[Given records]
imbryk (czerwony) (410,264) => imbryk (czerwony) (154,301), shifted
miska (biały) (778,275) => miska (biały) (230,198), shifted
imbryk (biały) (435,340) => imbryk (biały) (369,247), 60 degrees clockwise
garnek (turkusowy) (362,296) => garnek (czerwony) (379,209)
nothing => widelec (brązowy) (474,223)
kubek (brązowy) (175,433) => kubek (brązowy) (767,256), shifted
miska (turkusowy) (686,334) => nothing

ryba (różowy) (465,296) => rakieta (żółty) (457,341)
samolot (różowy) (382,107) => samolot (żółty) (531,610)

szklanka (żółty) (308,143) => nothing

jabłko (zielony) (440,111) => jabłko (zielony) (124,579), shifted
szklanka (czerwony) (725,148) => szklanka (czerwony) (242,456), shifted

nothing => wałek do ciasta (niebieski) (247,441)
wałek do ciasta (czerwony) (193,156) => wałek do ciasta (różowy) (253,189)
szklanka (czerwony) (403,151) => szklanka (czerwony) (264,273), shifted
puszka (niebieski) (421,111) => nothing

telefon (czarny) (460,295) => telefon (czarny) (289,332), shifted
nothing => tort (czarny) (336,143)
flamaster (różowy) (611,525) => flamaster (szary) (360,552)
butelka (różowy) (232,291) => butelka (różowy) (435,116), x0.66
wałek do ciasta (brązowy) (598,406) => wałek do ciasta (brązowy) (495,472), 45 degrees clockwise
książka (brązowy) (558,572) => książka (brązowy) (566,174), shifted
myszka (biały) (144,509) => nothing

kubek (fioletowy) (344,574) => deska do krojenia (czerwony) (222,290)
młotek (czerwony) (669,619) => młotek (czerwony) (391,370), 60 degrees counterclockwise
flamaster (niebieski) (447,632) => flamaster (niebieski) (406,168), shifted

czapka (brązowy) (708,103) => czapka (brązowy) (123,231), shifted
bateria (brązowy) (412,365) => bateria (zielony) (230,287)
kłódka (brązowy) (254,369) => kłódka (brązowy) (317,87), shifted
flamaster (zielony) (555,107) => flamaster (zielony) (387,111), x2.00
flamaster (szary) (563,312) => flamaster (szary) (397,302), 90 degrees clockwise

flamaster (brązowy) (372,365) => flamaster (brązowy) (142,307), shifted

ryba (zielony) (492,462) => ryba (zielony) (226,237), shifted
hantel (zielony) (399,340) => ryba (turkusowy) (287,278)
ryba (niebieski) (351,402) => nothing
[/Given records]
» Exercise directions
Your answer should be a single number: how many lines in the listing above contain "imbryk"?

» Response area
2